### DATA LISTING

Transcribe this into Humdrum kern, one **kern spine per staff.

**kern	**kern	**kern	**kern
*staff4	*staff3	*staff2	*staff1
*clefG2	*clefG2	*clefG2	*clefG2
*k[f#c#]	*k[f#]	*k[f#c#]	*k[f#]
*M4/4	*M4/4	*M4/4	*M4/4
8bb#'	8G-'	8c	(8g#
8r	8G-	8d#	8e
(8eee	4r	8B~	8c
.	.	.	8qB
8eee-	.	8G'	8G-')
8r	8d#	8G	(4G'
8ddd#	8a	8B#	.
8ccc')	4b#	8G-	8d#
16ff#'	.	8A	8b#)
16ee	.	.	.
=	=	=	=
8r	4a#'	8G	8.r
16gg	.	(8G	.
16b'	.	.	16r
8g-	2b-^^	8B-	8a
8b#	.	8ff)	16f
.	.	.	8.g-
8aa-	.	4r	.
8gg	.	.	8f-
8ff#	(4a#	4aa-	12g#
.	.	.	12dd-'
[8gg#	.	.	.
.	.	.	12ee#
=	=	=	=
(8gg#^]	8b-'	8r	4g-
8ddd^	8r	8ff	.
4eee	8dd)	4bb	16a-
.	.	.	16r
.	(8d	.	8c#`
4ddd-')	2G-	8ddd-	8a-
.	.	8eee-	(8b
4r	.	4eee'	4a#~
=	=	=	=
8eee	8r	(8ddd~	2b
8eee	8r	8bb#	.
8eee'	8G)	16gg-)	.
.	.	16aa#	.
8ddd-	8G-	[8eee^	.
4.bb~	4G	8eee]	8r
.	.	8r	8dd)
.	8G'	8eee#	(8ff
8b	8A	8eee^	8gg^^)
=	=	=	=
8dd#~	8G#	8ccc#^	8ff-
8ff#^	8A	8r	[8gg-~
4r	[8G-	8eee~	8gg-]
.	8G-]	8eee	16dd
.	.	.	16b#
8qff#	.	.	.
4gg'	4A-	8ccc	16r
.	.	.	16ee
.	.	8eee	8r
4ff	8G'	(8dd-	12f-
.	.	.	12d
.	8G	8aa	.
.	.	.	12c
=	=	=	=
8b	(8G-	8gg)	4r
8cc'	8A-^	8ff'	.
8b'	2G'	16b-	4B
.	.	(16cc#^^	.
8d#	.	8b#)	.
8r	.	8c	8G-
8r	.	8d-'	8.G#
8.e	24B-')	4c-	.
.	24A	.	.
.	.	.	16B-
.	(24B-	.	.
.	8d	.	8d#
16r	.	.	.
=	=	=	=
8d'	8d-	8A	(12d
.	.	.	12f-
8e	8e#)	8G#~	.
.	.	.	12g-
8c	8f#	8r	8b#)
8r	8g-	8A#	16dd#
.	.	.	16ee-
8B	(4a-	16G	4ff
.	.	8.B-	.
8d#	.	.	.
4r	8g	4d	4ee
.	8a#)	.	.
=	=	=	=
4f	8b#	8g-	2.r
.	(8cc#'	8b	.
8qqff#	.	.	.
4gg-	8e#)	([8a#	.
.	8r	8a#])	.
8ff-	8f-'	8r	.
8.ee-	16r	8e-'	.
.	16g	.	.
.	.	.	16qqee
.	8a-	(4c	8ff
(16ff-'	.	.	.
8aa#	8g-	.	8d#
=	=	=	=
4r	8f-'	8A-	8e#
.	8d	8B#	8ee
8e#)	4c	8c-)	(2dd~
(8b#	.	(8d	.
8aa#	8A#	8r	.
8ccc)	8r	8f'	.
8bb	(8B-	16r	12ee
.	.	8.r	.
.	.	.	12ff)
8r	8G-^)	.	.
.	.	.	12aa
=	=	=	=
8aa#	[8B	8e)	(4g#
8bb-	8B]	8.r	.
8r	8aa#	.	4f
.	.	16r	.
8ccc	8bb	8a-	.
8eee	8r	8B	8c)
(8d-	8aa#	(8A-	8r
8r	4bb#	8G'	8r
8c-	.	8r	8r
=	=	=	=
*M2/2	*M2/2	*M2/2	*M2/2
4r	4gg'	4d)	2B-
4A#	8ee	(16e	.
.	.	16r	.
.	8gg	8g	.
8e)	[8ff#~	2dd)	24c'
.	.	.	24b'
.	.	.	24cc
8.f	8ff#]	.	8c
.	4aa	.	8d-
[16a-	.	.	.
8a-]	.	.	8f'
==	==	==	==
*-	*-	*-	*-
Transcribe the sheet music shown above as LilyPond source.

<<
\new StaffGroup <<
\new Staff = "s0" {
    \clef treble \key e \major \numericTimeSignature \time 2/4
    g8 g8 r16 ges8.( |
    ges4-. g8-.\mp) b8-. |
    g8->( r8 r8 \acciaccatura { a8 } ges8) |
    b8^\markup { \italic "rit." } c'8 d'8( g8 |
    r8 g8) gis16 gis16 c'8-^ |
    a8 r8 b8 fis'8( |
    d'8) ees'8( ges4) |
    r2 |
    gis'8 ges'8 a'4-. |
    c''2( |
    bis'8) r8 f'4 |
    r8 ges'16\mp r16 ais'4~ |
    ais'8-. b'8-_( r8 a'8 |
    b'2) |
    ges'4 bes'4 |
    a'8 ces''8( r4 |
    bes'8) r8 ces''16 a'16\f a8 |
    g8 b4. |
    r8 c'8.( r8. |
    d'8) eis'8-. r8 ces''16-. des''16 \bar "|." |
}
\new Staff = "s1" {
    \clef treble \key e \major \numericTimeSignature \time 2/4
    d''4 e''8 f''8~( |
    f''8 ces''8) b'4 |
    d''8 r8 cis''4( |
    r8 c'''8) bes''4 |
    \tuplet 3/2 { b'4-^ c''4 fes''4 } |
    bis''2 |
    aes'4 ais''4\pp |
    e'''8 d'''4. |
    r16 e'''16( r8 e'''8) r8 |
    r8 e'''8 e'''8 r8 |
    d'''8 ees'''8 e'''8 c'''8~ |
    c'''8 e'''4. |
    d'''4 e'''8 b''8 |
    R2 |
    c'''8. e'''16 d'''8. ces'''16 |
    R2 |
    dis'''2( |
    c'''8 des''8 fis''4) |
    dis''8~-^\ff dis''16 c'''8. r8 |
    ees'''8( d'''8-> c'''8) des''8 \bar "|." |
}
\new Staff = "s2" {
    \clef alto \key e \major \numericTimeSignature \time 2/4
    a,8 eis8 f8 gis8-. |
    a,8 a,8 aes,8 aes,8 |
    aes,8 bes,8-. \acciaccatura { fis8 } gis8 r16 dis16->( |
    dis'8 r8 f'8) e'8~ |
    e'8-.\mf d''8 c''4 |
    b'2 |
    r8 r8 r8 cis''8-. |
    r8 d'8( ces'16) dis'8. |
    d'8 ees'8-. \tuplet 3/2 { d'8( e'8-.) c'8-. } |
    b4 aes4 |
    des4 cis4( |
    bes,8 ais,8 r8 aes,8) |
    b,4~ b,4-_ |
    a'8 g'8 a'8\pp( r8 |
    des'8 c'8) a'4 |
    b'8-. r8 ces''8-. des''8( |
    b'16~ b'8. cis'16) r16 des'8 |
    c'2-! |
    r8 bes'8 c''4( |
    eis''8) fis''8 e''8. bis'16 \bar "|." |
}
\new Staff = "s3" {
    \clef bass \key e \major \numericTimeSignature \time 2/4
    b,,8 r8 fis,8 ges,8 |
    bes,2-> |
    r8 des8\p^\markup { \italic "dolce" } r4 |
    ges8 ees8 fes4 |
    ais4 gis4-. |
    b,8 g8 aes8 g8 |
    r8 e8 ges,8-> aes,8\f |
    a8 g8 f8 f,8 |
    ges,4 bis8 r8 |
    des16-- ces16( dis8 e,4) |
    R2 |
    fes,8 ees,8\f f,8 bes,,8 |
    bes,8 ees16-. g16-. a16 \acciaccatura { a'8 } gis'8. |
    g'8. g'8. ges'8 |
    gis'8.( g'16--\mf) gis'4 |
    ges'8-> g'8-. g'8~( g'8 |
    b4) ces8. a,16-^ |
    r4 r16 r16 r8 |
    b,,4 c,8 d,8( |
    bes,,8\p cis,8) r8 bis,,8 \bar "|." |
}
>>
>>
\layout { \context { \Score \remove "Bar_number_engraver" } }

######

▶ [YOUR OBJECTIVE]
Locate every line of the listing that contains the word "markup" and copy each one.

▶ [EXERCISE RESULT]
    b8^\markup { \italic "rit." } c'8 d'8( g8 |
    r8 des8\p^\markup { \italic "dolce" } r4 |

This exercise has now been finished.